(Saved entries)
==================================================

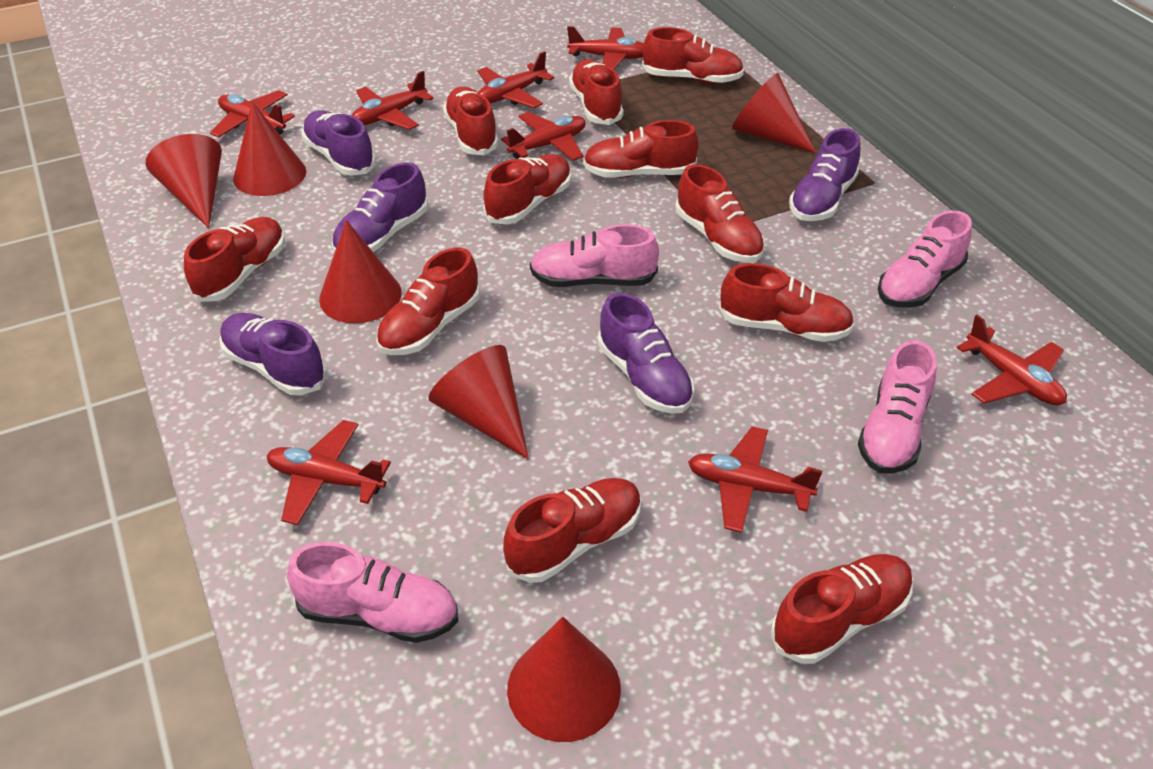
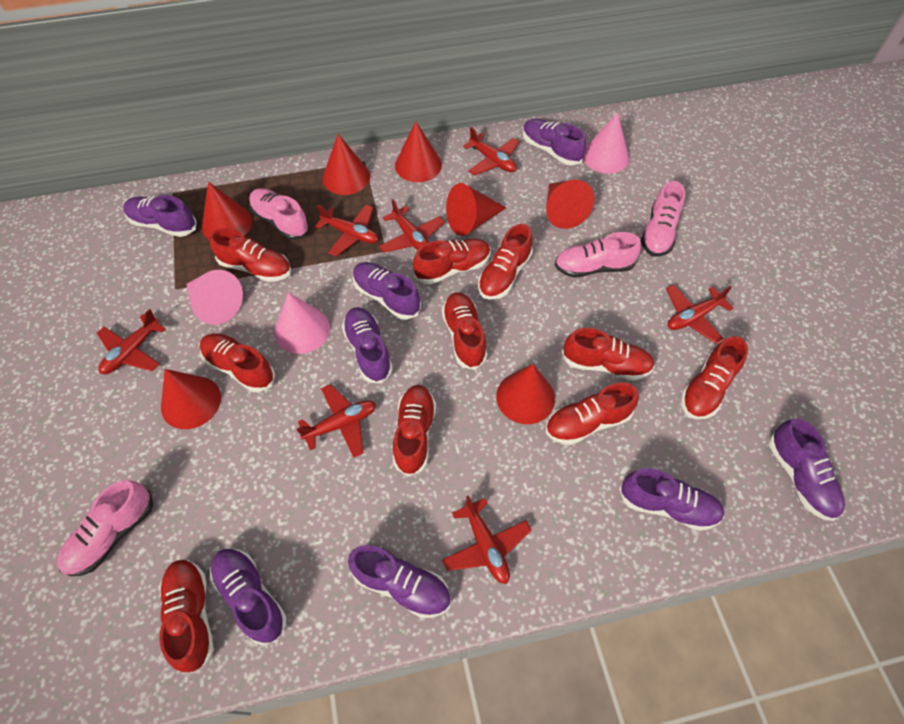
pink cone: 0 -> 3
purple shoe: 5 -> 8
red cone: 6 -> 7
red plane: 8 -> 7
red shoe: 11 -> 10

==================================================

Your answer should be every line above, written out exactly, with no pictures.

pink cone: 0 -> 3
purple shoe: 5 -> 8
red cone: 6 -> 7
red plane: 8 -> 7
red shoe: 11 -> 10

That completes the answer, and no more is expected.